TASK TO CARRY OUT: There is one span to output from the data below: the lines starting at the line with "camera: 15 degrees right, 5 degrees down" and ending at the line with "(635, 357) = (524, 446): yellow". Output it exactly, ends included, nothing more.

### DATASET RECORDS

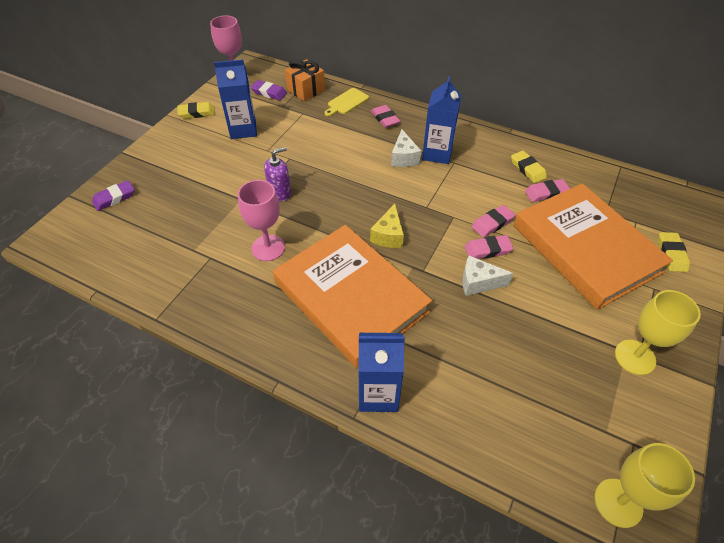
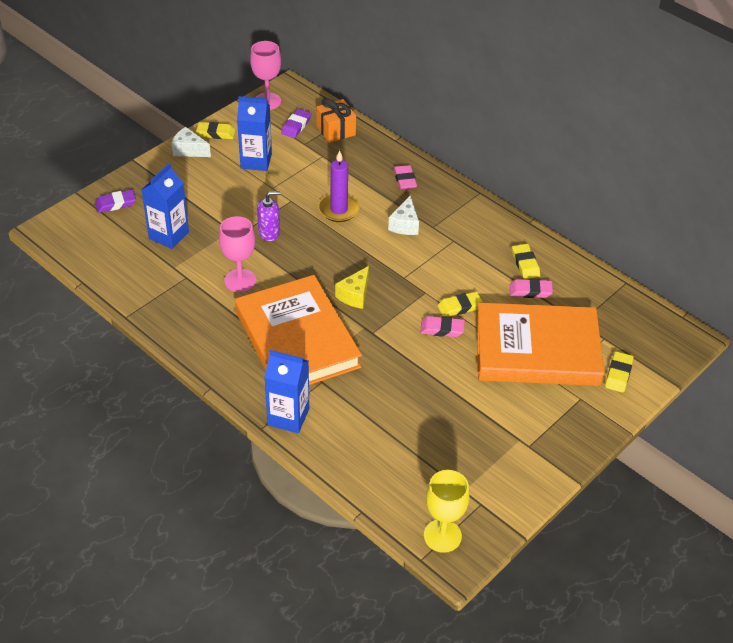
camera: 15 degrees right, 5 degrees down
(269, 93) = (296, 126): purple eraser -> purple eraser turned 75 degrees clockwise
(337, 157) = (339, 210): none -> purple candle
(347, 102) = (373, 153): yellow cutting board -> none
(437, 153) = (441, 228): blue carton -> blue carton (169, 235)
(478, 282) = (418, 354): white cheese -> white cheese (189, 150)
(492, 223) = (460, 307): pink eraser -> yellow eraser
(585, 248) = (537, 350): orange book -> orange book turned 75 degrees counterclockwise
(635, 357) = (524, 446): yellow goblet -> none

######
### DATASET RECORDS

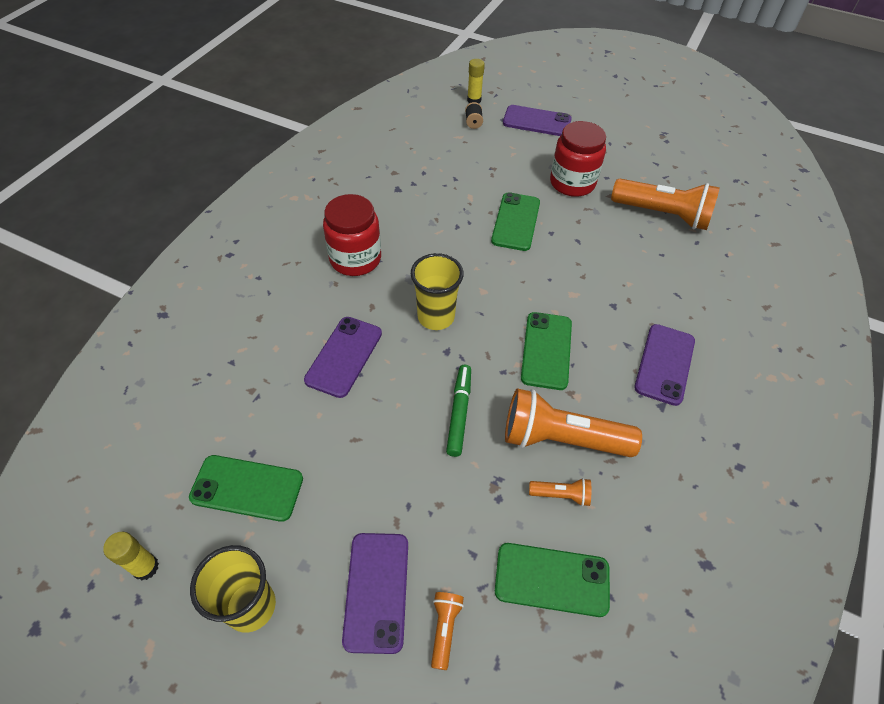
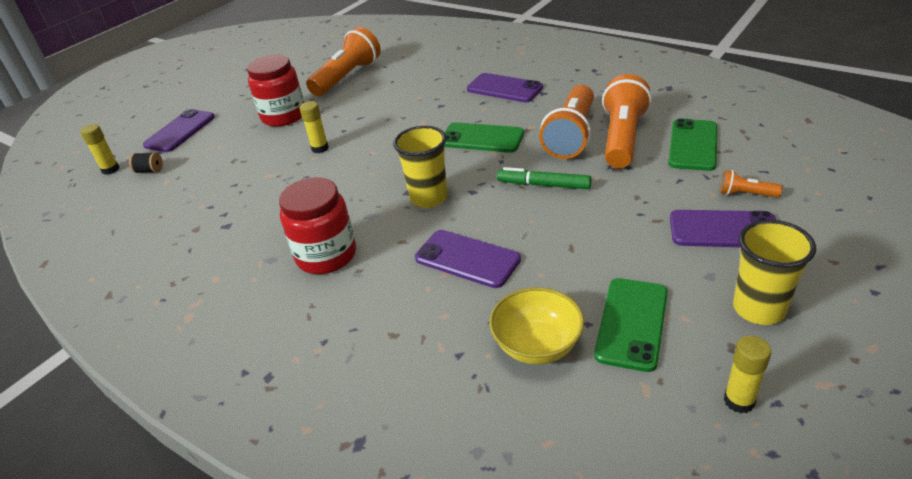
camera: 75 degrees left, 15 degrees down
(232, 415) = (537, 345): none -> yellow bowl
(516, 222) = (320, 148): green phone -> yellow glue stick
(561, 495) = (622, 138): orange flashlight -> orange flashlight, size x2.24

######

SOLVED EXERCISE:
camera: 15 degrees right, 5 degrees down
(269, 93) = (296, 126): purple eraser -> purple eraser turned 75 degrees clockwise
(337, 157) = (339, 210): none -> purple candle
(347, 102) = (373, 153): yellow cutting board -> none
(437, 153) = (441, 228): blue carton -> blue carton (169, 235)
(478, 282) = (418, 354): white cheese -> white cheese (189, 150)
(492, 223) = (460, 307): pink eraser -> yellow eraser
(585, 248) = (537, 350): orange book -> orange book turned 75 degrees counterclockwise
(635, 357) = (524, 446): yellow goblet -> none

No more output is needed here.